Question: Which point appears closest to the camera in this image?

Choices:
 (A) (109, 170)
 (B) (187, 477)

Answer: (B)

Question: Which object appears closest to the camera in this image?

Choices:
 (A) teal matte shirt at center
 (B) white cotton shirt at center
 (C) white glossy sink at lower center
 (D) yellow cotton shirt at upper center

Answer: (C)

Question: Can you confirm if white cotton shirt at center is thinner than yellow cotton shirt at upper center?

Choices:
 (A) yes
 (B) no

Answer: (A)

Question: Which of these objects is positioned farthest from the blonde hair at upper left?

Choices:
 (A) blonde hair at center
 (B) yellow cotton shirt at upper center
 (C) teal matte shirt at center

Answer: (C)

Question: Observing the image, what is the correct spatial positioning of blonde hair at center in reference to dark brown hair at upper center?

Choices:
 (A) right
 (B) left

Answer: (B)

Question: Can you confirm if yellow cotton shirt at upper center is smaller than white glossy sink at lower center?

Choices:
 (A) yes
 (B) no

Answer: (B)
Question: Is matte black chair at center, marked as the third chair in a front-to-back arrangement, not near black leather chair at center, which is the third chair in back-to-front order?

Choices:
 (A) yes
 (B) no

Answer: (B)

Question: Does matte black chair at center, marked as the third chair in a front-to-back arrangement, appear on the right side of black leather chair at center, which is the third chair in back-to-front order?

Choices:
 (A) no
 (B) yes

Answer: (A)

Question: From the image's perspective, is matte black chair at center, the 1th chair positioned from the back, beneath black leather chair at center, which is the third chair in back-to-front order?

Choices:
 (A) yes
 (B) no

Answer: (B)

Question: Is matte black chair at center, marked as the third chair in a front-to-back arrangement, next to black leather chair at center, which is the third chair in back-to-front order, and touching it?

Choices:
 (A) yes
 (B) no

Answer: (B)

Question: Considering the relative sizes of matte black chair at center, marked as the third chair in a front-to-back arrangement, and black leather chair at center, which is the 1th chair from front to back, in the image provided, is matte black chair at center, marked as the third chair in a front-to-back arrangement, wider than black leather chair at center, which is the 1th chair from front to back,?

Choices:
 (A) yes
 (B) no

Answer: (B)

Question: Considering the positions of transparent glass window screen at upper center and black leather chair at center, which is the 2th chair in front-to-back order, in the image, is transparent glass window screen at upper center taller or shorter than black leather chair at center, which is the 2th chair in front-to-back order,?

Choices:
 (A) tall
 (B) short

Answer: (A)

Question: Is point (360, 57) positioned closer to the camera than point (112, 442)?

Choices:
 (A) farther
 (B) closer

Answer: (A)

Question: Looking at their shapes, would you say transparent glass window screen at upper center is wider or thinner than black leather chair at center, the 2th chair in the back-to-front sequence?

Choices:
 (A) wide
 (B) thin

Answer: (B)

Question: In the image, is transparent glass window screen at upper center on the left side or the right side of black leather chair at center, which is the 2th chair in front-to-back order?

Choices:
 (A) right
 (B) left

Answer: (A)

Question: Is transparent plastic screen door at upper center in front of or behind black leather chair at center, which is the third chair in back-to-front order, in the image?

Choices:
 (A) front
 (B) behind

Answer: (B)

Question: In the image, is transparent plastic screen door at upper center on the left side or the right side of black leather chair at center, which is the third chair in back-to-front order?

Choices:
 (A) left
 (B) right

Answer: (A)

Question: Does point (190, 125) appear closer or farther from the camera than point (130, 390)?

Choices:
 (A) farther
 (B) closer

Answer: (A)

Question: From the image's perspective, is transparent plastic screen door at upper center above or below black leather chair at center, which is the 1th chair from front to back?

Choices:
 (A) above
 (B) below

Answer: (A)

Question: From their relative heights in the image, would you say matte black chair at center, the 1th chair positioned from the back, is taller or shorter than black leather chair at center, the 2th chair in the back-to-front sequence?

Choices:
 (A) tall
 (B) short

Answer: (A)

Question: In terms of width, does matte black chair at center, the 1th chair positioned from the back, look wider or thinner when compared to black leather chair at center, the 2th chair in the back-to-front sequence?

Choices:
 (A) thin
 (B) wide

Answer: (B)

# # # # #

Task details :: Extract every line of the listing above and reproduce each one verbatim, from the first line to the last.

Output ::
Question: Which point appears closest to the camera in this image?

Choices:
 (A) (109, 170)
 (B) (187, 477)

Answer: (B)

Question: Which object appears closest to the camera in this image?

Choices:
 (A) teal matte shirt at center
 (B) white cotton shirt at center
 (C) white glossy sink at lower center
 (D) yellow cotton shirt at upper center

Answer: (C)

Question: Can you confirm if white cotton shirt at center is thinner than yellow cotton shirt at upper center?

Choices:
 (A) yes
 (B) no

Answer: (A)

Question: Which of these objects is positioned farthest from the blonde hair at upper left?

Choices:
 (A) blonde hair at center
 (B) yellow cotton shirt at upper center
 (C) teal matte shirt at center

Answer: (C)

Question: Observing the image, what is the correct spatial positioning of blonde hair at center in reference to dark brown hair at upper center?

Choices:
 (A) right
 (B) left

Answer: (B)

Question: Can you confirm if yellow cotton shirt at upper center is smaller than white glossy sink at lower center?

Choices:
 (A) yes
 (B) no

Answer: (B)
Question: Is matte black chair at center, marked as the third chair in a front-to-back arrangement, not near black leather chair at center, which is the third chair in back-to-front order?

Choices:
 (A) yes
 (B) no

Answer: (B)

Question: Does matte black chair at center, marked as the third chair in a front-to-back arrangement, appear on the right side of black leather chair at center, which is the third chair in back-to-front order?

Choices:
 (A) no
 (B) yes

Answer: (A)

Question: From the image's perspective, is matte black chair at center, the 1th chair positioned from the back, beneath black leather chair at center, which is the third chair in back-to-front order?

Choices:
 (A) yes
 (B) no

Answer: (B)

Question: Is matte black chair at center, marked as the third chair in a front-to-back arrangement, next to black leather chair at center, which is the third chair in back-to-front order, and touching it?

Choices:
 (A) yes
 (B) no

Answer: (B)

Question: Considering the relative sizes of matte black chair at center, marked as the third chair in a front-to-back arrangement, and black leather chair at center, which is the 1th chair from front to back, in the image provided, is matte black chair at center, marked as the third chair in a front-to-back arrangement, wider than black leather chair at center, which is the 1th chair from front to back,?

Choices:
 (A) yes
 (B) no

Answer: (B)

Question: Considering the positions of transparent glass window screen at upper center and black leather chair at center, which is the 2th chair in front-to-back order, in the image, is transparent glass window screen at upper center taller or shorter than black leather chair at center, which is the 2th chair in front-to-back order,?

Choices:
 (A) tall
 (B) short

Answer: (A)

Question: Is point (360, 57) positioned closer to the camera than point (112, 442)?

Choices:
 (A) farther
 (B) closer

Answer: (A)

Question: Looking at their shapes, would you say transparent glass window screen at upper center is wider or thinner than black leather chair at center, the 2th chair in the back-to-front sequence?

Choices:
 (A) wide
 (B) thin

Answer: (B)

Question: In the image, is transparent glass window screen at upper center on the left side or the right side of black leather chair at center, which is the 2th chair in front-to-back order?

Choices:
 (A) right
 (B) left

Answer: (A)

Question: Is transparent plastic screen door at upper center in front of or behind black leather chair at center, which is the third chair in back-to-front order, in the image?

Choices:
 (A) front
 (B) behind

Answer: (B)

Question: In the image, is transparent plastic screen door at upper center on the left side or the right side of black leather chair at center, which is the third chair in back-to-front order?

Choices:
 (A) left
 (B) right

Answer: (A)

Question: Does point (190, 125) appear closer or farther from the camera than point (130, 390)?

Choices:
 (A) farther
 (B) closer

Answer: (A)

Question: From the image's perspective, is transparent plastic screen door at upper center above or below black leather chair at center, which is the 1th chair from front to back?

Choices:
 (A) above
 (B) below

Answer: (A)

Question: From their relative heights in the image, would you say matte black chair at center, the 1th chair positioned from the back, is taller or shorter than black leather chair at center, the 2th chair in the back-to-front sequence?

Choices:
 (A) tall
 (B) short

Answer: (A)

Question: In terms of width, does matte black chair at center, the 1th chair positioned from the back, look wider or thinner when compared to black leather chair at center, the 2th chair in the back-to-front sequence?

Choices:
 (A) thin
 (B) wide

Answer: (B)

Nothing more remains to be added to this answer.